WORK REQUEST: Please repeat the records word for word and skip the pictures.

Image change detection data:

· · · · · · ·

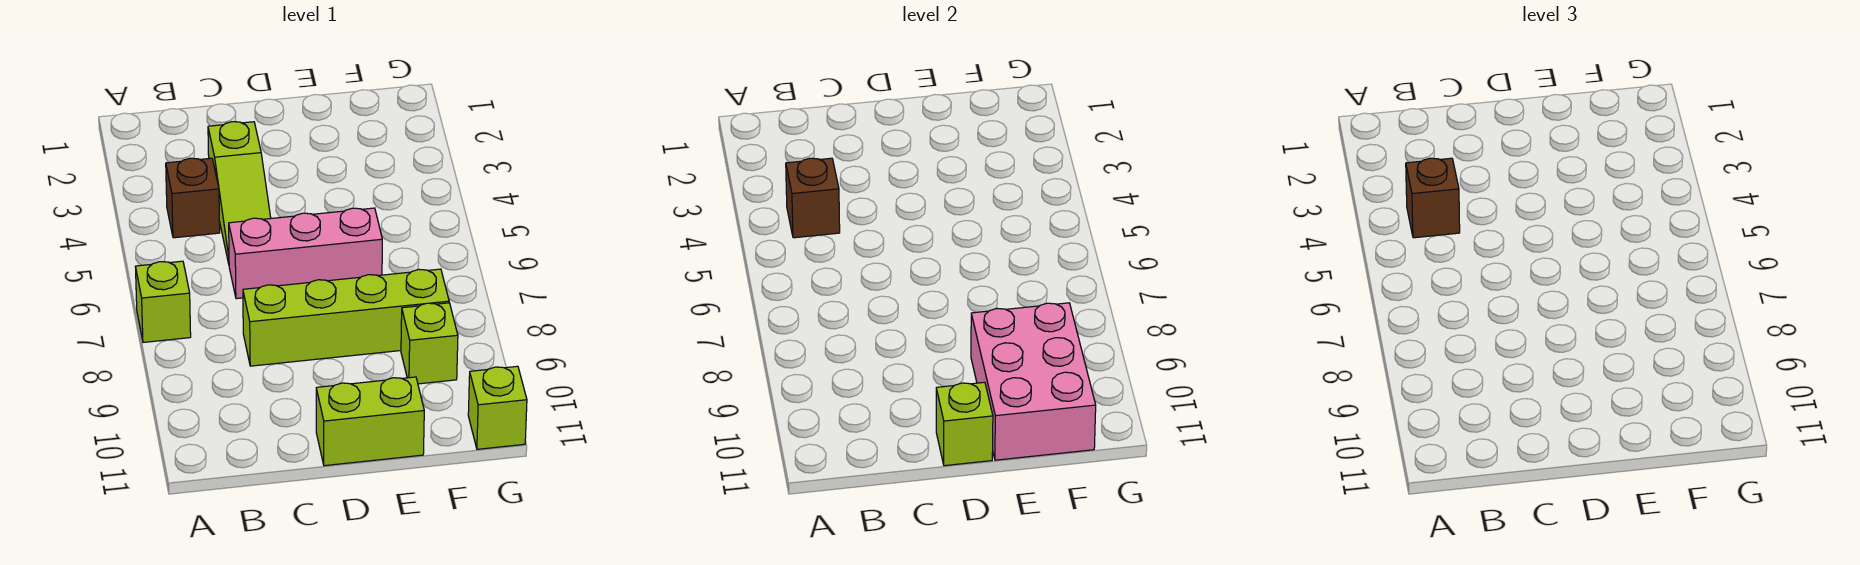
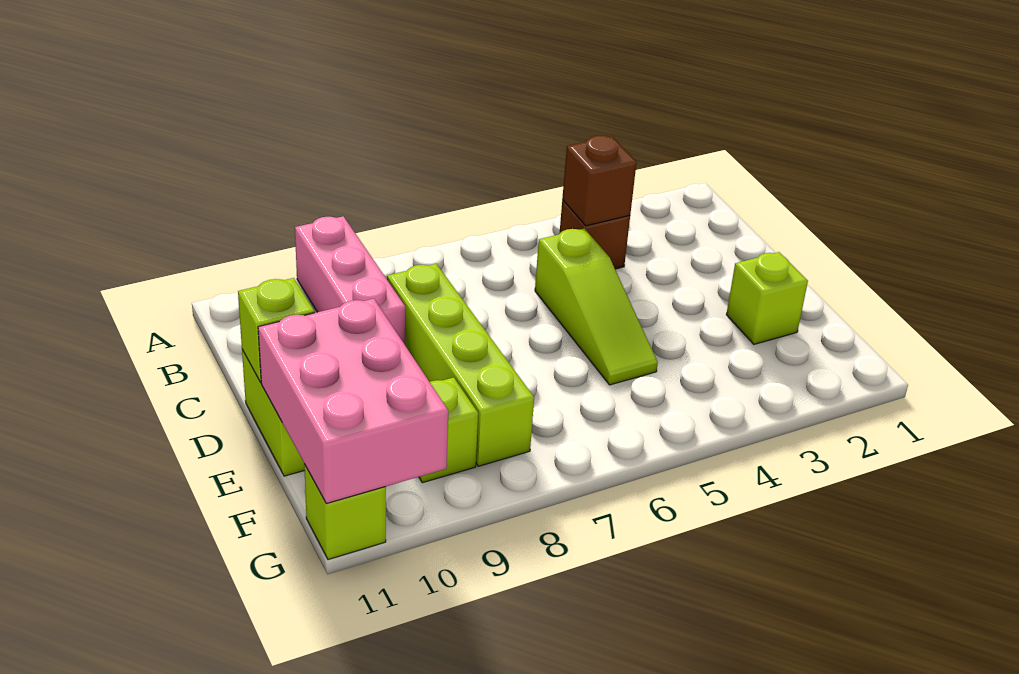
lime brick A7 level 1 -> lime brick E2 level 1
brown brick B4 level 3 -> none
lime slope C3:C5 level 1 top 3 -> lime slope C5:E5 level 1 top C
pink brick C6:E6 level 1 -> pink brick A9:C9 level 1
pink brick E9:F11 level 2 -> pink brick E10:G11 level 2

· · · · · · ·

PROBLEM SOLUTION:
lime brick A7 level 1 -> lime brick E2 level 1
brown brick B4 level 3 -> none
lime slope C3:C5 level 1 top 3 -> lime slope C5:E5 level 1 top C
pink brick C6:E6 level 1 -> pink brick A9:C9 level 1
pink brick E9:F11 level 2 -> pink brick E10:G11 level 2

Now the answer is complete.